Transcribe every line of the records verbatim.
Dataset extract Block Start
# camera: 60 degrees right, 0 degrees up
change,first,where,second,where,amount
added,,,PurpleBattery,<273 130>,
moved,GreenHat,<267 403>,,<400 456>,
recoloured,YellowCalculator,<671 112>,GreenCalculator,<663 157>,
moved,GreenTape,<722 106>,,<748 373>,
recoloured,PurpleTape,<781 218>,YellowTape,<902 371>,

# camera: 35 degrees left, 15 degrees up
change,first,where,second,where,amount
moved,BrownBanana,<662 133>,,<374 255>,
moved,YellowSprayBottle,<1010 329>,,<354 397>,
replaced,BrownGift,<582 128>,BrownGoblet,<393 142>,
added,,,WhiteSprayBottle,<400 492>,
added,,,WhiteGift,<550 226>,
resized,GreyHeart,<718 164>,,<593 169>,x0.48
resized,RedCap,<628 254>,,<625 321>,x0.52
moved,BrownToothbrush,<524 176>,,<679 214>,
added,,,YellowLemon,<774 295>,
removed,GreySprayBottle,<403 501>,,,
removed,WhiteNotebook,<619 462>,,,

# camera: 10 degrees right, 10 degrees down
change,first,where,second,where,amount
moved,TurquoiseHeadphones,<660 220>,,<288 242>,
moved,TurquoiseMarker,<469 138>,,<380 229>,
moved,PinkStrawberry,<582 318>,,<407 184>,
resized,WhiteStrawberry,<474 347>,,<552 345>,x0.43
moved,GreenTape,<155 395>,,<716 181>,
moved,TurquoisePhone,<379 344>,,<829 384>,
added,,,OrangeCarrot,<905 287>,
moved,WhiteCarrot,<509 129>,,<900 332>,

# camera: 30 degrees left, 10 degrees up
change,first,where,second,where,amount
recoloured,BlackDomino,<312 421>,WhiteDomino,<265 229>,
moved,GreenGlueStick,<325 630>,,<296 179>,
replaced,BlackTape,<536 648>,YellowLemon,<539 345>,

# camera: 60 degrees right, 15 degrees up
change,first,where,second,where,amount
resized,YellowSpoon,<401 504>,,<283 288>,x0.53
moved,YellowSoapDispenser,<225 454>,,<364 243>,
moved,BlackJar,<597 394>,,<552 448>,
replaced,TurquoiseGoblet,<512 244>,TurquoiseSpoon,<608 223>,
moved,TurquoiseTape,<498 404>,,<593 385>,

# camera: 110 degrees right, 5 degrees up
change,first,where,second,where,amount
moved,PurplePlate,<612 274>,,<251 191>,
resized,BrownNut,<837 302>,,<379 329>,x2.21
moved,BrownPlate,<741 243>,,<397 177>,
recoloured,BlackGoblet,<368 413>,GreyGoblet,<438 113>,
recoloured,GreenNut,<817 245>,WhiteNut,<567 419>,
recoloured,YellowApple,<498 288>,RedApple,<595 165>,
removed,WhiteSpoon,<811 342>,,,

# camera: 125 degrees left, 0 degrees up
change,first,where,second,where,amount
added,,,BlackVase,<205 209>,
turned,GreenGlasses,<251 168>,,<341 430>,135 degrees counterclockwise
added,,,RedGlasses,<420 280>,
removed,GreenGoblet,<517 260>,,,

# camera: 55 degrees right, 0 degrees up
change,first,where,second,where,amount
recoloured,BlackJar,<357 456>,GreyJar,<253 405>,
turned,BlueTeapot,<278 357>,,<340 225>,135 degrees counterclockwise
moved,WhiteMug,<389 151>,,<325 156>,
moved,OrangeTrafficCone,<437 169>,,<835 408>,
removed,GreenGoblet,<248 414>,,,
Dataset extract Block End
Answer for the task
# camera: 60 degrees right, 0 degrees up
change,first,where,second,where,amount
added,,,PurpleBattery,<273 130>,
moved,GreenHat,<267 403>,,<400 456>,
recoloured,YellowCalculator,<671 112>,GreenCalculator,<663 157>,
moved,GreenTape,<722 106>,,<748 373>,
recoloured,PurpleTape,<781 218>,YellowTape,<902 371>,

# camera: 35 degrees left, 15 degrees up
change,first,where,second,where,amount
moved,BrownBanana,<662 133>,,<374 255>,
moved,YellowSprayBottle,<1010 329>,,<354 397>,
replaced,BrownGift,<582 128>,BrownGoblet,<393 142>,
added,,,WhiteSprayBottle,<400 492>,
added,,,WhiteGift,<550 226>,
resized,GreyHeart,<718 164>,,<593 169>,x0.48
resized,RedCap,<628 254>,,<625 321>,x0.52
moved,BrownToothbrush,<524 176>,,<679 214>,
added,,,YellowLemon,<774 295>,
removed,GreySprayBottle,<403 501>,,,
removed,WhiteNotebook,<619 462>,,,

# camera: 10 degrees right, 10 degrees down
change,first,where,second,where,amount
moved,TurquoiseHeadphones,<660 220>,,<288 242>,
moved,TurquoiseMarker,<469 138>,,<380 229>,
moved,PinkStrawberry,<582 318>,,<407 184>,
resized,WhiteStrawberry,<474 347>,,<552 345>,x0.43
moved,GreenTape,<155 395>,,<716 181>,
moved,TurquoisePhone,<379 344>,,<829 384>,
added,,,OrangeCarrot,<905 287>,
moved,WhiteCarrot,<509 129>,,<900 332>,

# camera: 30 degrees left, 10 degrees up
change,first,where,second,where,amount
recoloured,BlackDomino,<312 421>,WhiteDomino,<265 229>,
moved,GreenGlueStick,<325 630>,,<296 179>,
replaced,BlackTape,<536 648>,YellowLemon,<539 345>,

# camera: 60 degrees right, 15 degrees up
change,first,where,second,where,amount
resized,YellowSpoon,<401 504>,,<283 288>,x0.53
moved,YellowSoapDispenser,<225 454>,,<364 243>,
moved,BlackJar,<597 394>,,<552 448>,
replaced,TurquoiseGoblet,<512 244>,TurquoiseSpoon,<608 223>,
moved,TurquoiseTape,<498 404>,,<593 385>,

# camera: 110 degrees right, 5 degrees up
change,first,where,second,where,amount
moved,PurplePlate,<612 274>,,<251 191>,
resized,BrownNut,<837 302>,,<379 329>,x2.21
moved,BrownPlate,<741 243>,,<397 177>,
recoloured,BlackGoblet,<368 413>,GreyGoblet,<438 113>,
recoloured,GreenNut,<817 245>,WhiteNut,<567 419>,
recoloured,YellowApple,<498 288>,RedApple,<595 165>,
removed,WhiteSpoon,<811 342>,,,

# camera: 125 degrees left, 0 degrees up
change,first,where,second,where,amount
added,,,BlackVase,<205 209>,
turned,GreenGlasses,<251 168>,,<341 430>,135 degrees counterclockwise
added,,,RedGlasses,<420 280>,
removed,GreenGoblet,<517 260>,,,

# camera: 55 degrees right, 0 degrees up
change,first,where,second,where,amount
recoloured,BlackJar,<357 456>,GreyJar,<253 405>,
turned,BlueTeapot,<278 357>,,<340 225>,135 degrees counterclockwise
moved,WhiteMug,<389 151>,,<325 156>,
moved,OrangeTrafficCone,<437 169>,,<835 408>,
removed,GreenGoblet,<248 414>,,,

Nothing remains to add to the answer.